Records excerpted from a collection:

»»

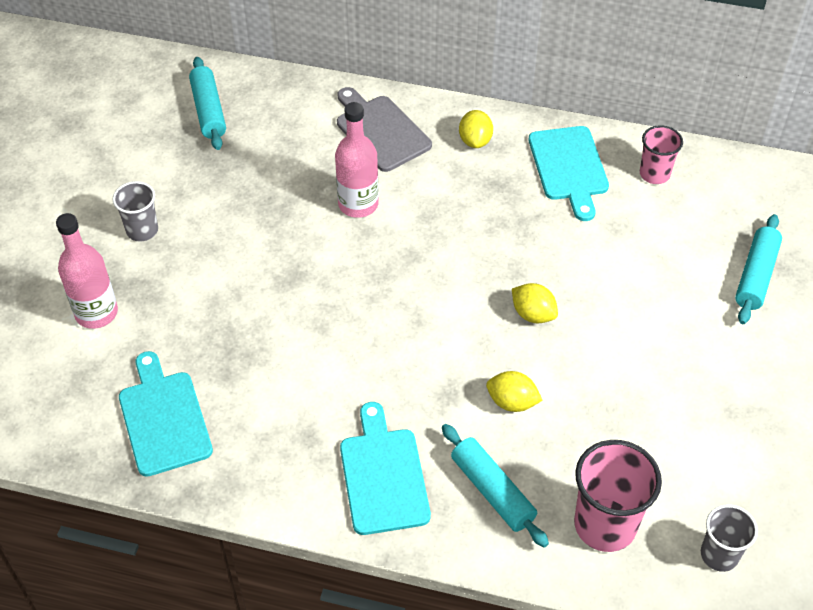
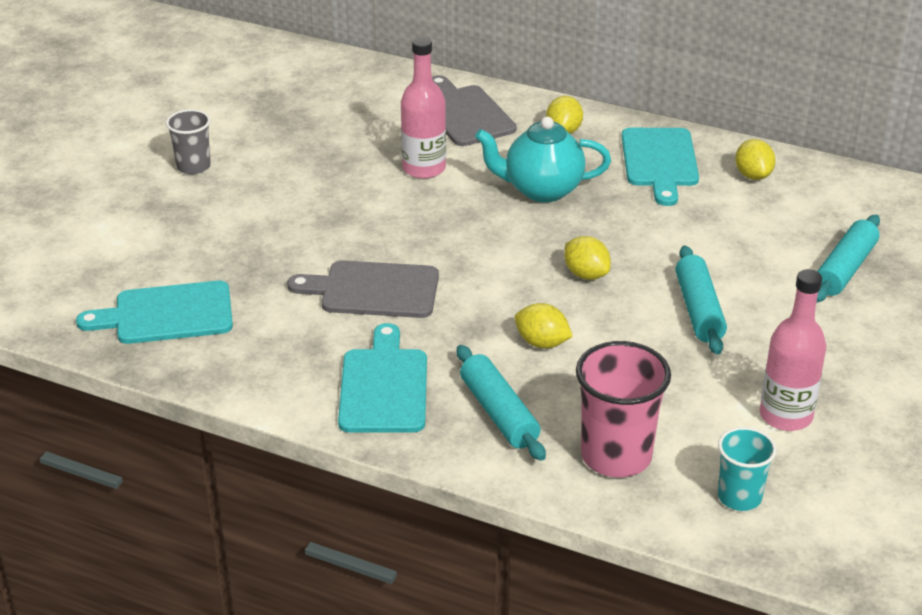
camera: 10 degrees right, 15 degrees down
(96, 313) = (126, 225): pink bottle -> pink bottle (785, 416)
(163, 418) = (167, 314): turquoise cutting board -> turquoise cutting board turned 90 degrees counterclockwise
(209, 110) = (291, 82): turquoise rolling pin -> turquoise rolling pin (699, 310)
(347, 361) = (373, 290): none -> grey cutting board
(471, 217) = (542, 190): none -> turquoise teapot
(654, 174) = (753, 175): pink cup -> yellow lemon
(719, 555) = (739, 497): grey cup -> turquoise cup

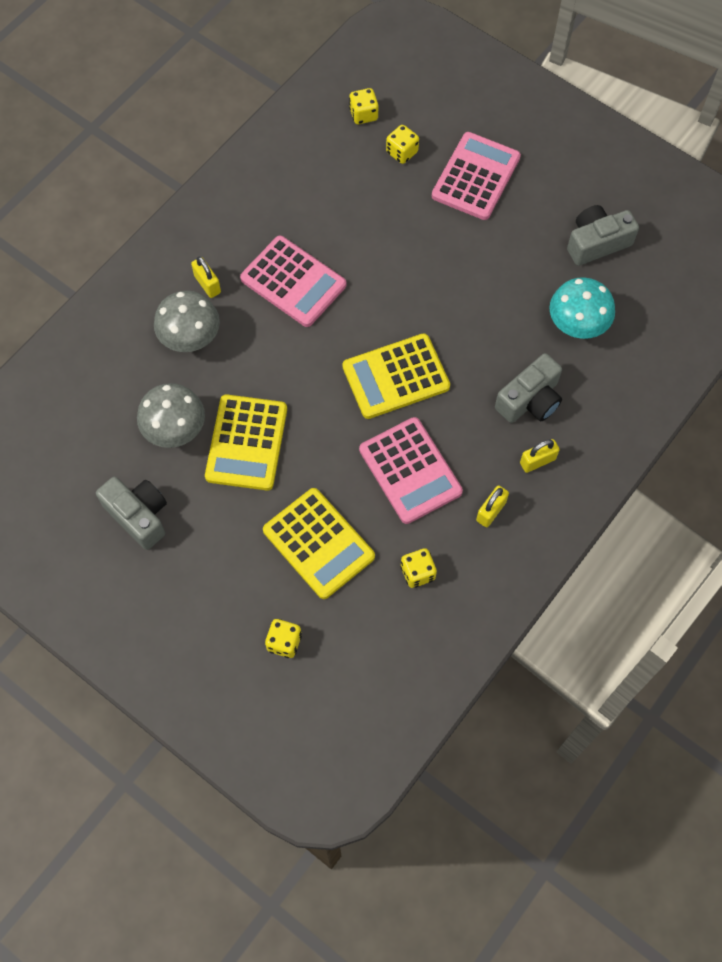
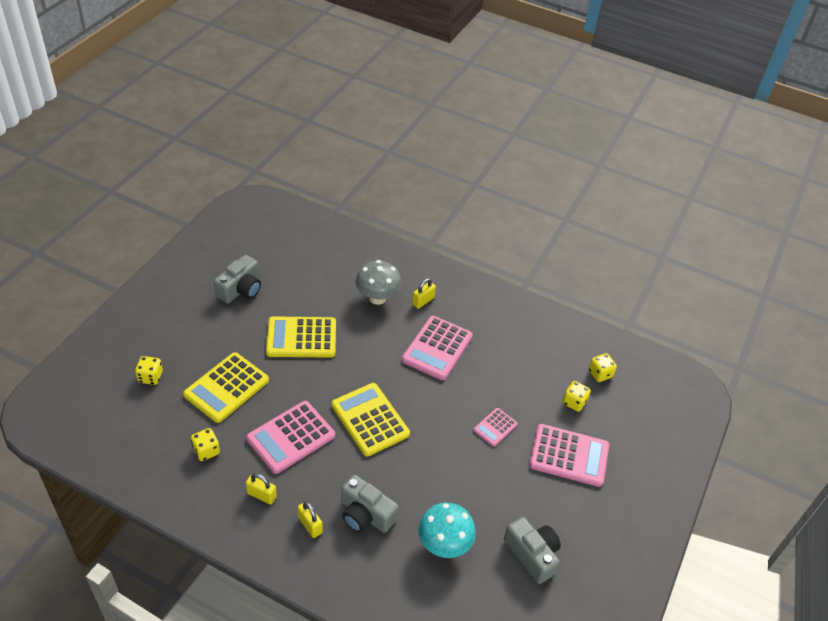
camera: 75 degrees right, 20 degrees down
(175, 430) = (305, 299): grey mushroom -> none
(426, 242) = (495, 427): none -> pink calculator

««

**WHAT YOU WILL DO:** Output nothing but the lines from the one with "(175, 430) = (305, 299): grey" through the last line above, each exactly as it stands.

**EXERCISE RESULT:**
(175, 430) = (305, 299): grey mushroom -> none
(426, 242) = (495, 427): none -> pink calculator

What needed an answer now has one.